To do: Please return, with no alterations, the lines below from the very first through the one that contains "(405, 116) = (455, 224): grey".

[Opening Data supplied section]

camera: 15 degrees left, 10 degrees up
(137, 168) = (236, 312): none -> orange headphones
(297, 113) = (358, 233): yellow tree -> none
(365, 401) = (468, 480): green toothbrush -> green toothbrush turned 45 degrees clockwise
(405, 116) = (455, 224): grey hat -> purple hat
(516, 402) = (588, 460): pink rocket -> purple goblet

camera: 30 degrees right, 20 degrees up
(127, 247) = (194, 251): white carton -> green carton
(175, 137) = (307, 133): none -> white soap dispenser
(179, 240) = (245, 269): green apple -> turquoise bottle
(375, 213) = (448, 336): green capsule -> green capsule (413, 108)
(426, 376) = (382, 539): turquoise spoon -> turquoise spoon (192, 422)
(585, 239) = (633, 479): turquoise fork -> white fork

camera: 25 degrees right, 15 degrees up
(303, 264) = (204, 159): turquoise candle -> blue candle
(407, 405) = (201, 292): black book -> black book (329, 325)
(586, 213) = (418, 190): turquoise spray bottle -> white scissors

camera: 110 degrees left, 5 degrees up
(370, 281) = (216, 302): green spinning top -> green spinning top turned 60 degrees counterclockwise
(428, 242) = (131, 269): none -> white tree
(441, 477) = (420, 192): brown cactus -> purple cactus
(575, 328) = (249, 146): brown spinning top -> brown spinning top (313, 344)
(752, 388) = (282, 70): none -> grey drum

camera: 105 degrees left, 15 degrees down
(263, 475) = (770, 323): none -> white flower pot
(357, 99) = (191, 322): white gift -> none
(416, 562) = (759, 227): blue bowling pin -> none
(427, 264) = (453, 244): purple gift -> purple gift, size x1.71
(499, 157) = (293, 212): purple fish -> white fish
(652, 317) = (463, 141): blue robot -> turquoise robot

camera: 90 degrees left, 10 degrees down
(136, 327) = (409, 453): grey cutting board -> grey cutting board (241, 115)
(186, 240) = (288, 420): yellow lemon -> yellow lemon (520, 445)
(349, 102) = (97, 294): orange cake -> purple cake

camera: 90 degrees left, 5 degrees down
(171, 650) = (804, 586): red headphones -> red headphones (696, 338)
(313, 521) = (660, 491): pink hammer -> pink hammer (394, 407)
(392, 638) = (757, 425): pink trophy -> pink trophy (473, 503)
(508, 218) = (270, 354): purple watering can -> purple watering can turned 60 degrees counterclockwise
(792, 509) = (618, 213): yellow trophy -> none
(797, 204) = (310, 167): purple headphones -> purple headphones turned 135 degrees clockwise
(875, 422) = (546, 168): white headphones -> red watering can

[Closing Data supplied section]

Answer area:
camera: 15 degrees left, 10 degrees up
(137, 168) = (236, 312): none -> orange headphones
(297, 113) = (358, 233): yellow tree -> none
(365, 401) = (468, 480): green toothbrush -> green toothbrush turned 45 degrees clockwise
(405, 116) = (455, 224): grey hat -> purple hat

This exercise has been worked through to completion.